▸ About this task
Exactly the lines below from the one with "camera: 65 degrees right, 0 degrees up" up to and including the one with "(665, 300) = (534, 438): yellow" make up the answer, with nothing else added.

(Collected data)
· · · · ·
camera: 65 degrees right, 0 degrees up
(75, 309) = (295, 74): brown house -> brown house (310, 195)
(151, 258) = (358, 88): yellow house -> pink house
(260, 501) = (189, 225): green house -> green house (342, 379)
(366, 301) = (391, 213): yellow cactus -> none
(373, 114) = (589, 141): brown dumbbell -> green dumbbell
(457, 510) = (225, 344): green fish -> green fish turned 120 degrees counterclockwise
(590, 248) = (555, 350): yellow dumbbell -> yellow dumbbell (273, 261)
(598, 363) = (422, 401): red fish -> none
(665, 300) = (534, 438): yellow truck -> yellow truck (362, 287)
· · · · ·
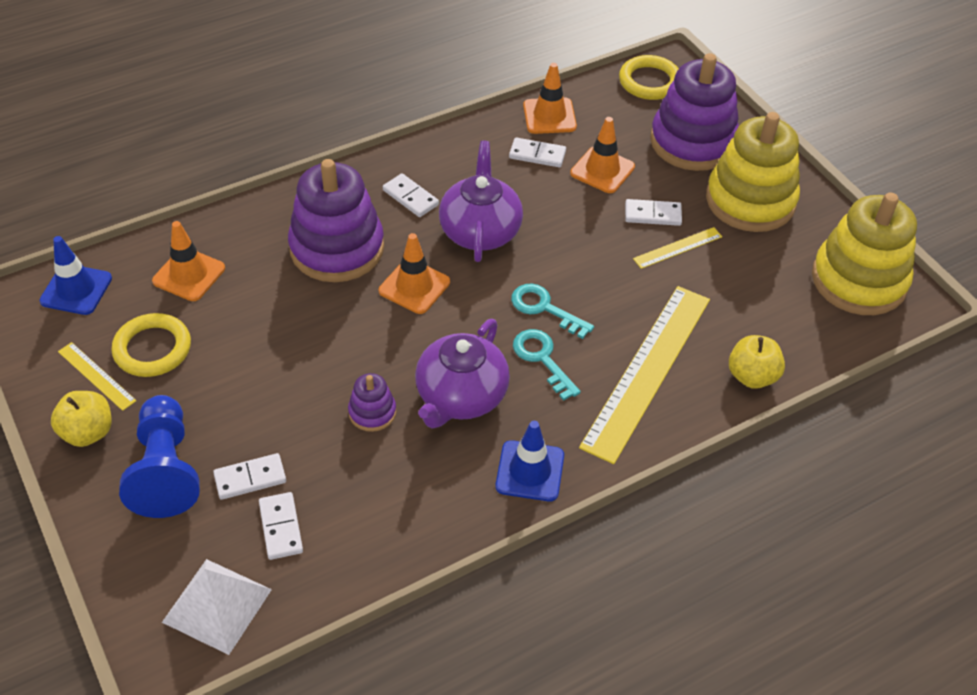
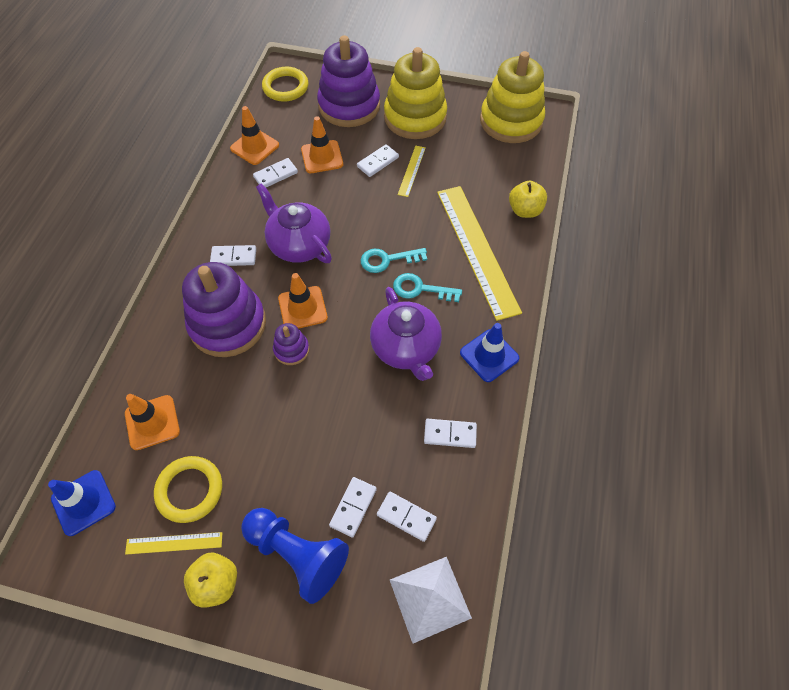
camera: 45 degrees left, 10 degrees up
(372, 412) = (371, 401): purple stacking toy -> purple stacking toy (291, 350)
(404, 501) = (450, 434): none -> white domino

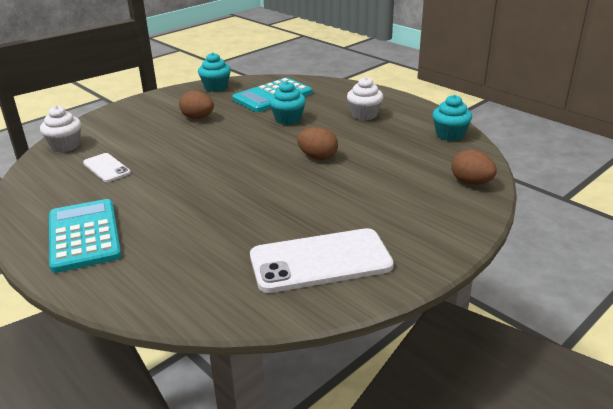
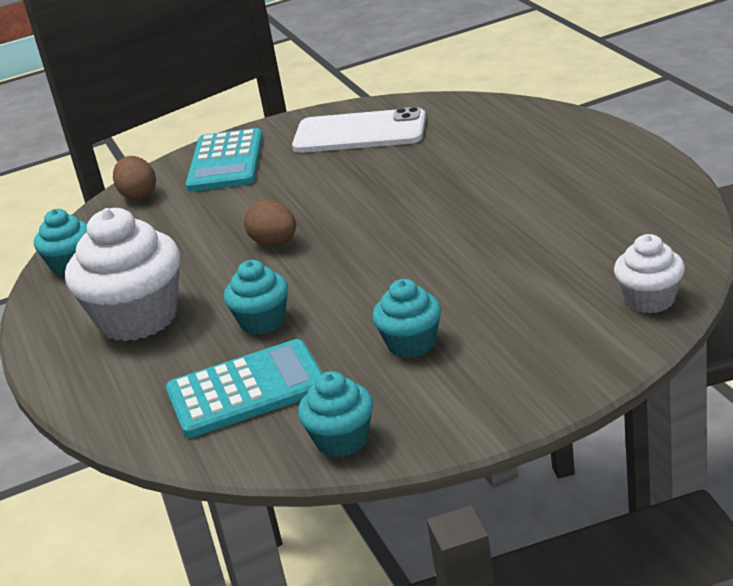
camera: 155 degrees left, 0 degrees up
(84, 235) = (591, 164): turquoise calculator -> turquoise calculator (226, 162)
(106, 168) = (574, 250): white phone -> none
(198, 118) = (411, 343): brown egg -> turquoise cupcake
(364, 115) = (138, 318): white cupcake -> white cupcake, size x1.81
· · · · ·
▸ Solved problem
camera: 65 degrees right, 0 degrees up
(75, 309) = (295, 74): brown house -> brown house (310, 195)
(151, 258) = (358, 88): yellow house -> pink house
(260, 501) = (189, 225): green house -> green house (342, 379)
(366, 301) = (391, 213): yellow cactus -> none
(373, 114) = (589, 141): brown dumbbell -> green dumbbell
(457, 510) = (225, 344): green fish -> green fish turned 120 degrees counterclockwise
(590, 248) = (555, 350): yellow dumbbell -> yellow dumbbell (273, 261)
(598, 363) = (422, 401): red fish -> none
(665, 300) = (534, 438): yellow truck -> yellow truck (362, 287)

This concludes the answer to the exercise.